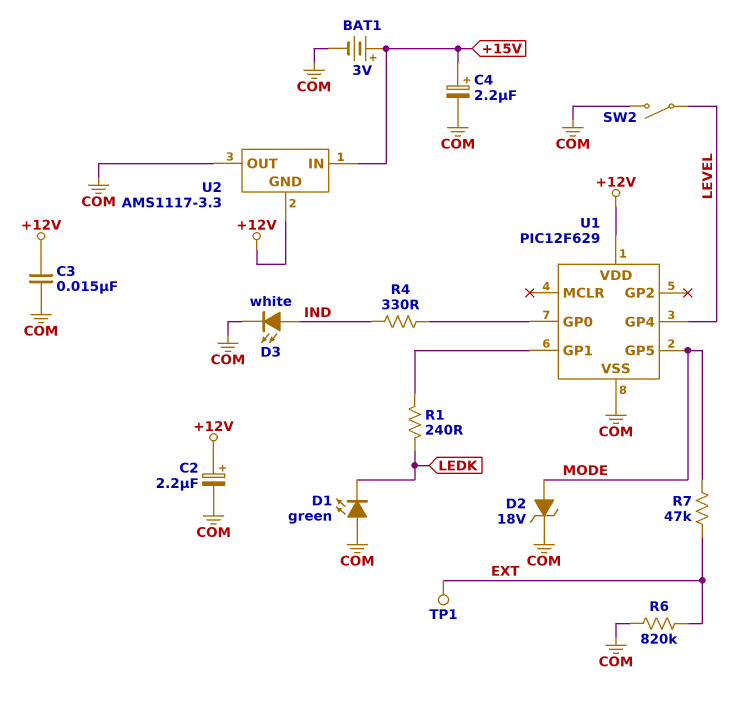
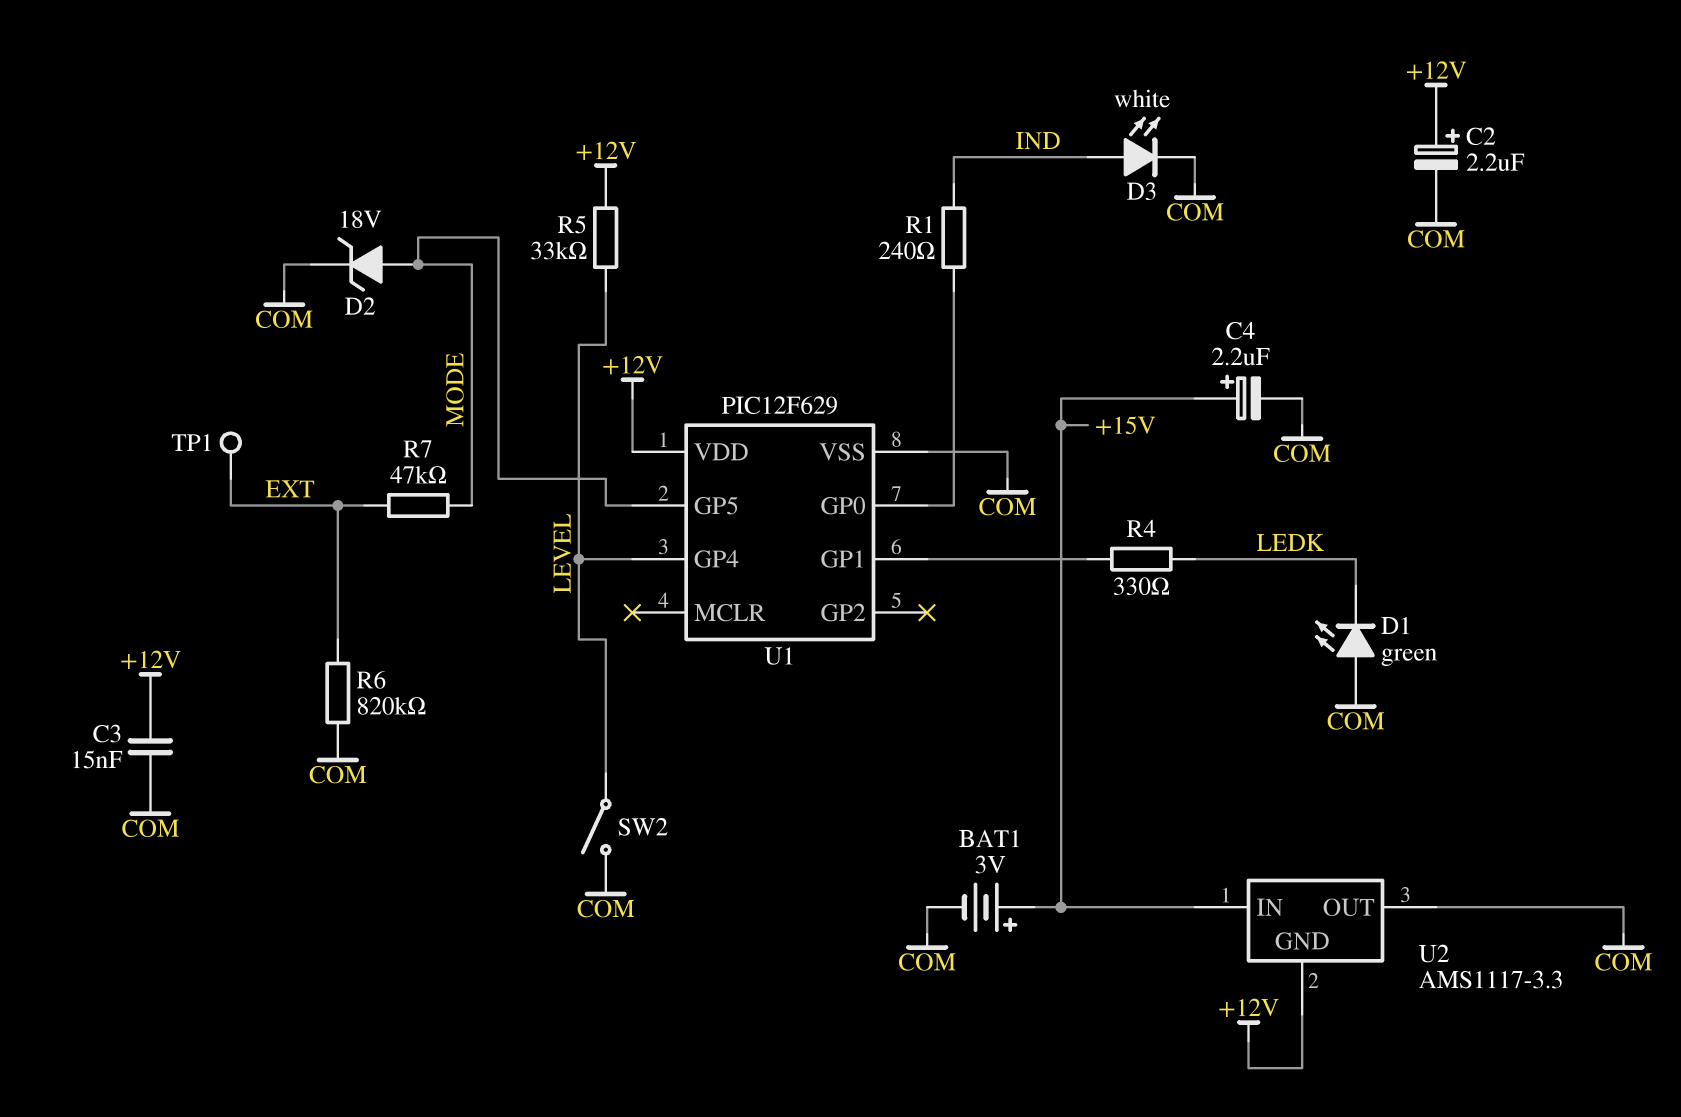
R1: 240 (LEDK, U1/GP1) -> 240 (IND, U1/GP0)
R4: 330 (IND, U1/GP0) -> 330 (LEDK, U1/GP1)
R5: none -> 33k (+12V, LEVEL)

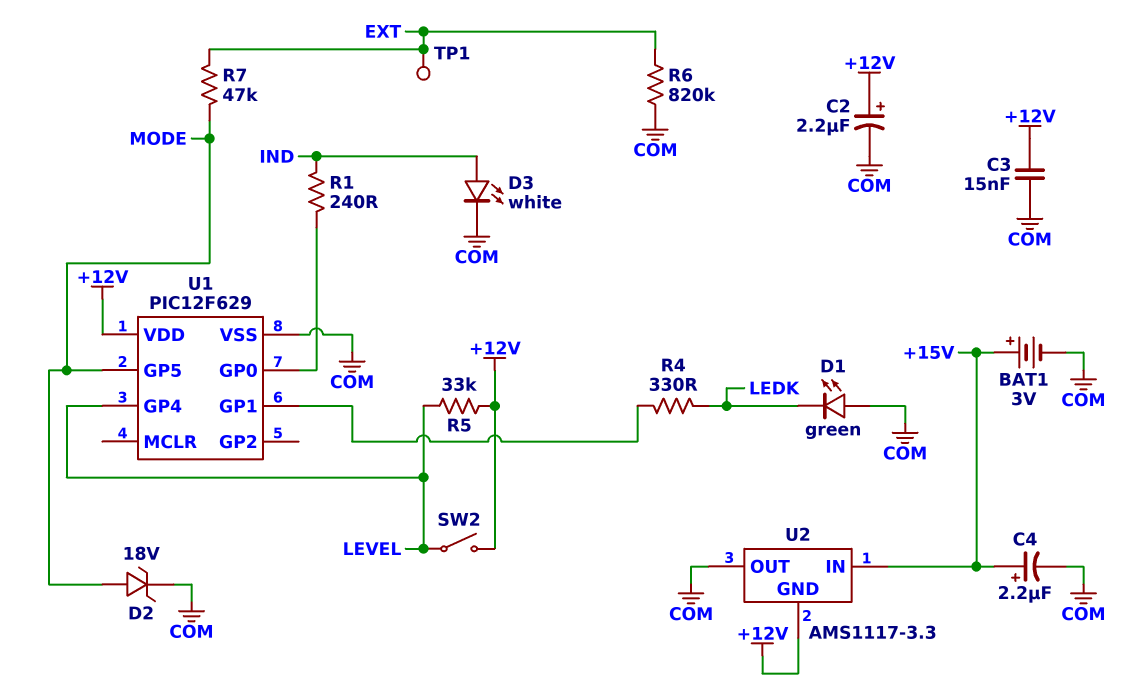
SW2: switch (COM, LEVEL) -> switch (+12V, LEVEL)

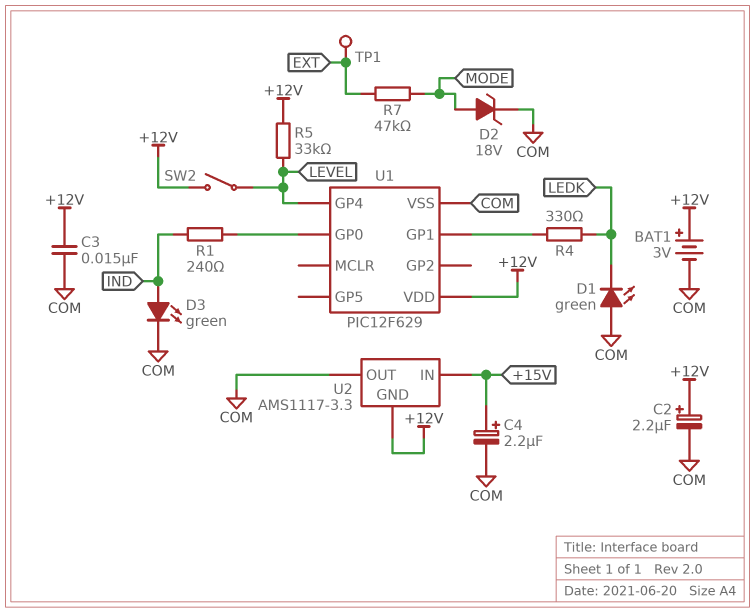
BAT1: 3V (plus +15V, minus COM) -> 3V (plus +12V, minus COM)
D3: LED white (A IND, K COM) -> LED green (A IND, K COM)
R6: 820k (COM, EXT) -> none
U1 pin GP5: MODE -> none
_ _ _
◆ **What you will do**
Copy every entry above exactly as it stands, but leave the pictures out.

◆ **Response box**
R1: 240 (LEDK, U1/GP1) -> 240 (IND, U1/GP0)
R4: 330 (IND, U1/GP0) -> 330 (LEDK, U1/GP1)
R5: none -> 33k (+12V, LEVEL)

SW2: switch (COM, LEVEL) -> switch (+12V, LEVEL)

BAT1: 3V (plus +15V, minus COM) -> 3V (plus +12V, minus COM)
D3: LED white (A IND, K COM) -> LED green (A IND, K COM)
R6: 820k (COM, EXT) -> none
U1 pin GP5: MODE -> none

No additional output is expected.